> [WHAT IS NEEDED] Wherever a line in the data below holds "plus", copy that line.

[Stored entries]

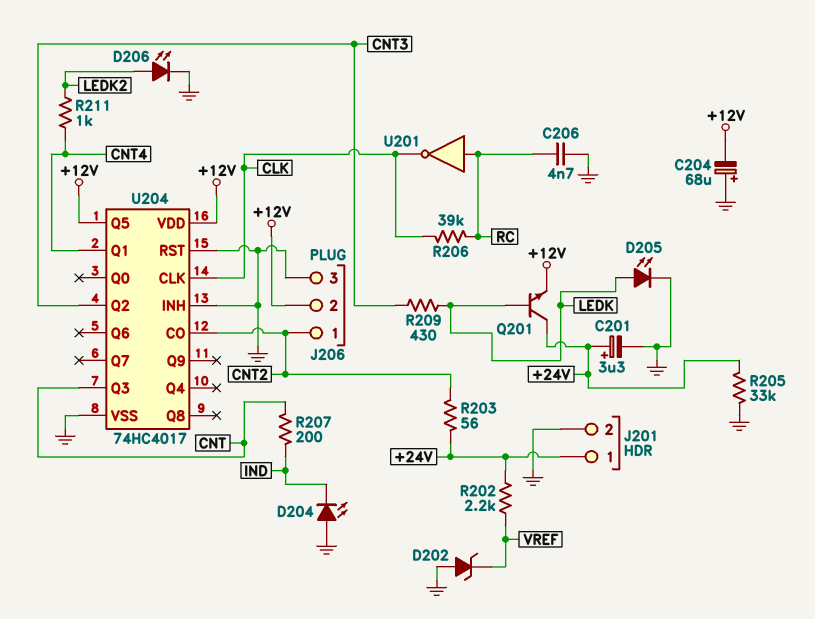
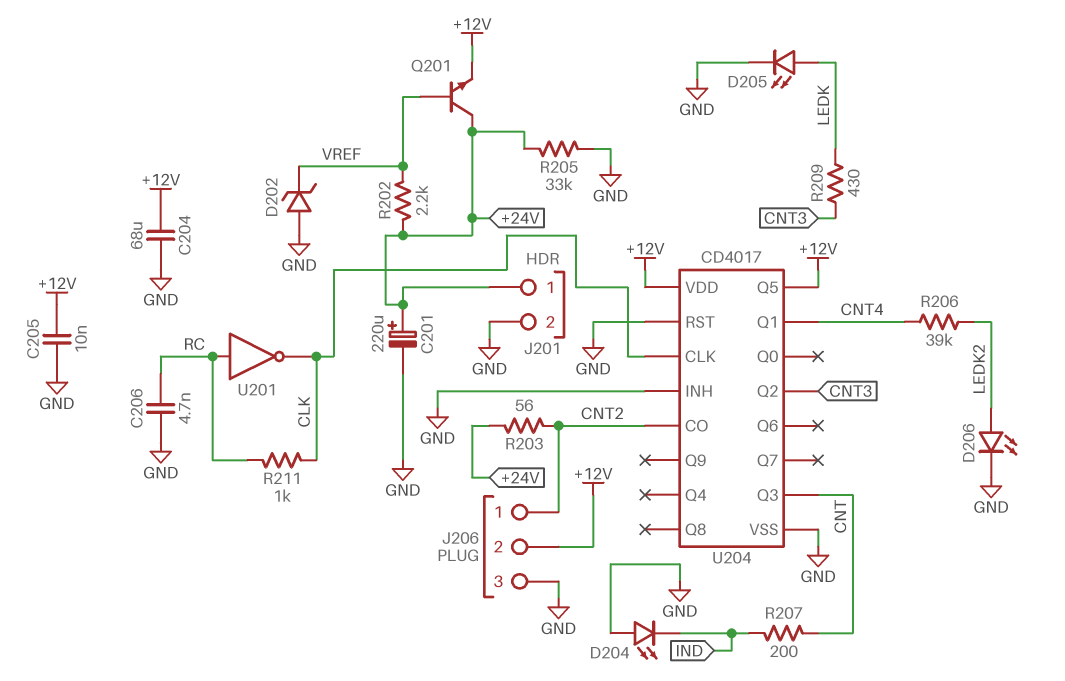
C201: 3.3uF (plus +24V, minus GND) -> 220uF (plus +24V, minus GND)
C204: 68uF (plus GND, minus +12V) -> 68uF (+12V, GND)
C205: none -> 10nF (+12V, GND)
Q201: NPN (B LEDK, C +24V, E +12V) -> NPN (B VREF, C +24V, E +12V)
R206: 39k (CLK, RC) -> 39k (CNT4, LEDK2)
R211: 1k (CNT4, LEDK2) -> 1k (CLK, RC)
U204: 74HC4017 -> CD4017

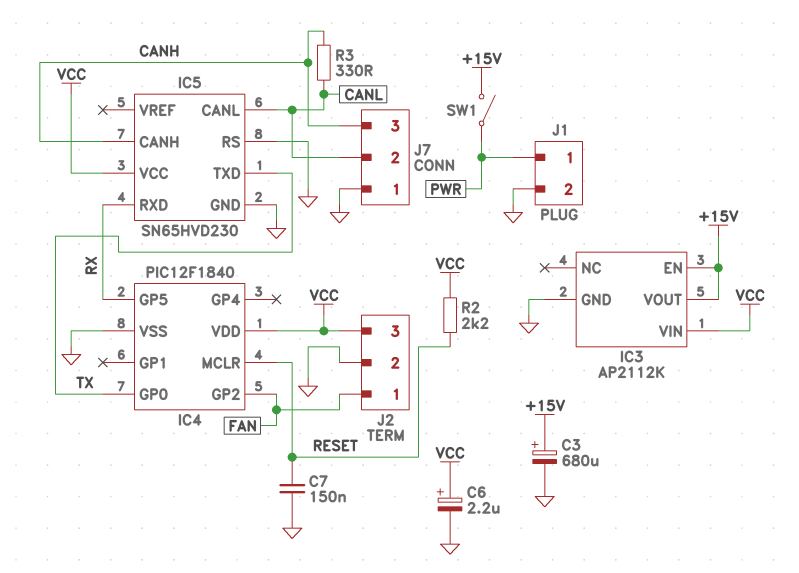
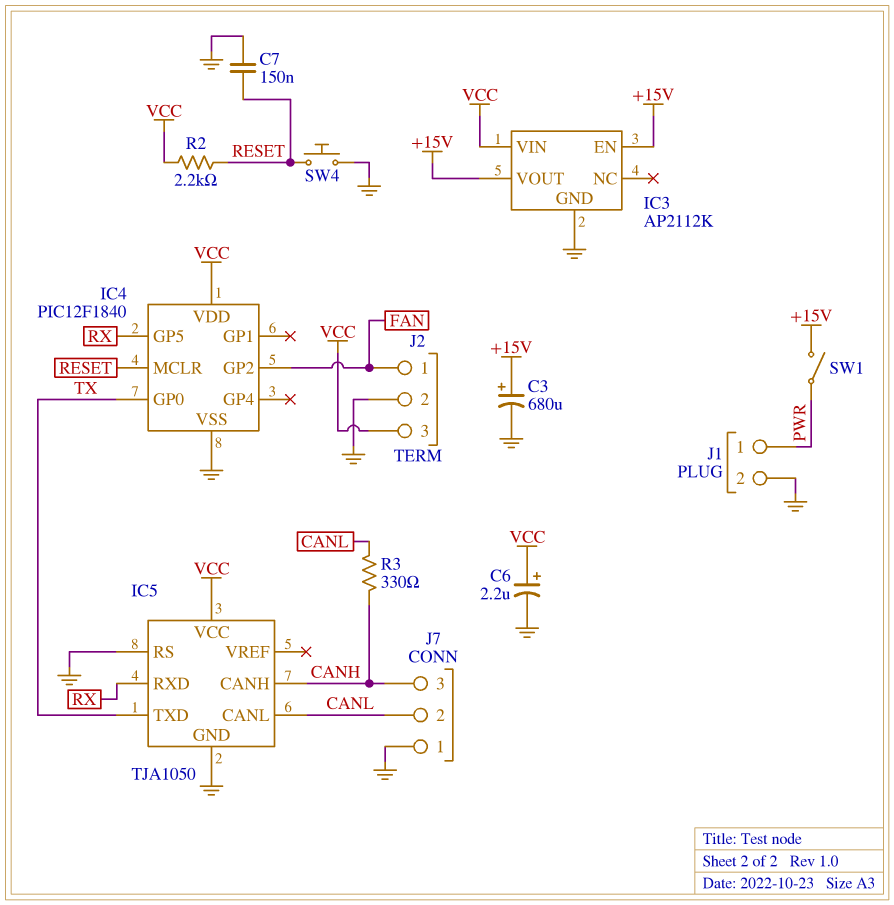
IC5: SN65HVD230 -> TJA1050
SW4: none -> button (GND, RESET)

> [FINISHED TASK]
C201: 3.3uF (plus +24V, minus GND) -> 220uF (plus +24V, minus GND)
C204: 68uF (plus GND, minus +12V) -> 68uF (+12V, GND)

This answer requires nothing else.